• _EXERCISE OBJECTIVE_
Return each of the entries below precisely, with no pictures in the result.

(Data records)

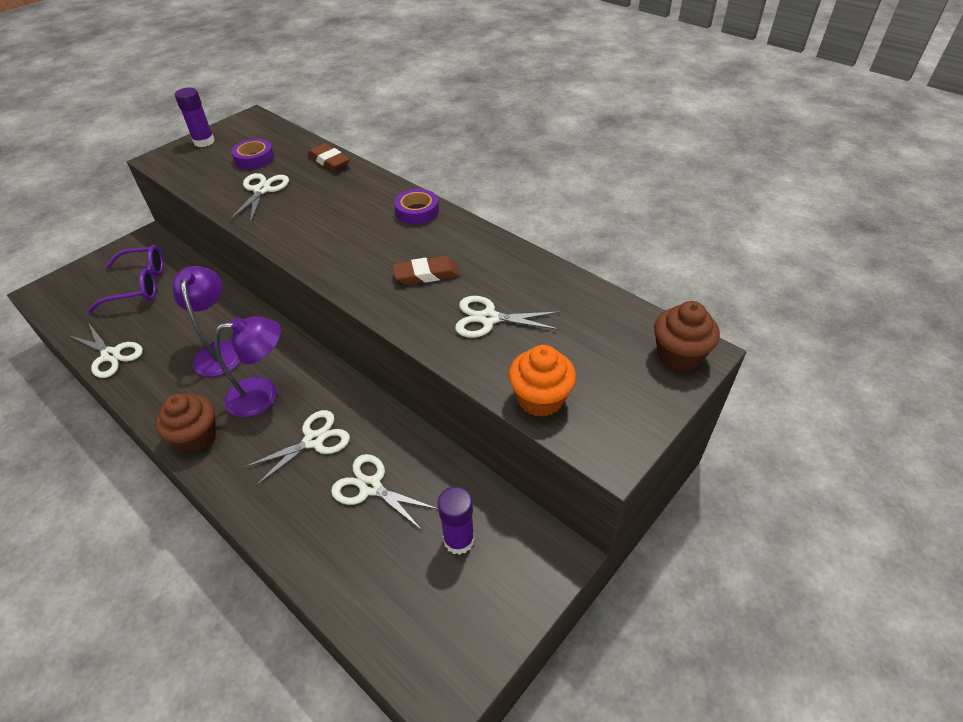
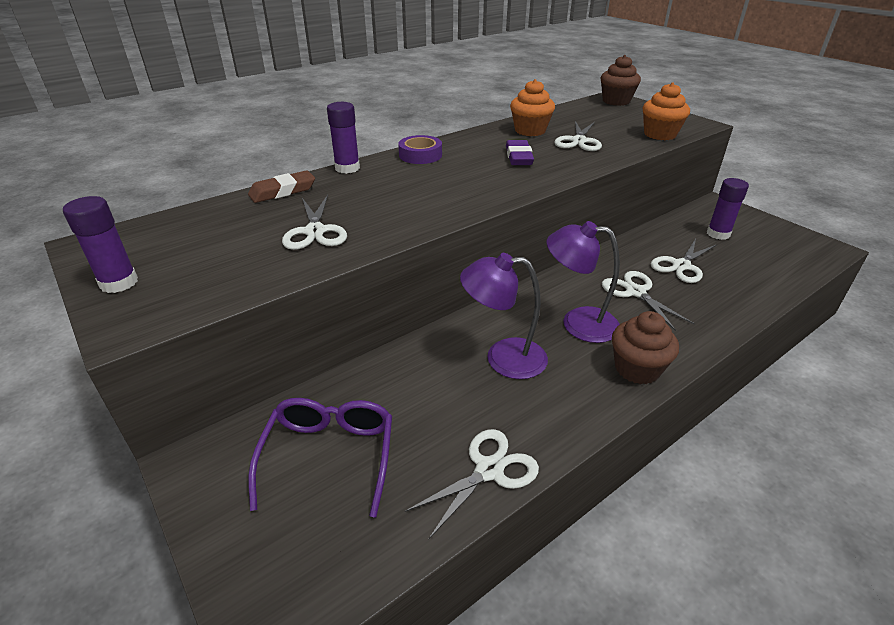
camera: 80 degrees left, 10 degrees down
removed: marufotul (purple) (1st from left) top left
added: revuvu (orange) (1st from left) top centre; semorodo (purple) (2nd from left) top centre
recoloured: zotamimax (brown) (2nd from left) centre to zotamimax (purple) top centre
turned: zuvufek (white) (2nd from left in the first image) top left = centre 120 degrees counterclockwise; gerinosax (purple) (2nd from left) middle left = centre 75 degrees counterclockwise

• _ANSWER SPACE_
camera: 80 degrees left, 10 degrees down
removed: marufotul (purple) (1st from left) top left
added: revuvu (orange) (1st from left) top centre; semorodo (purple) (2nd from left) top centre
recoloured: zotamimax (brown) (2nd from left) centre to zotamimax (purple) top centre
turned: zuvufek (white) (2nd from left in the first image) top left = centre 120 degrees counterclockwise; gerinosax (purple) (2nd from left) middle left = centre 75 degrees counterclockwise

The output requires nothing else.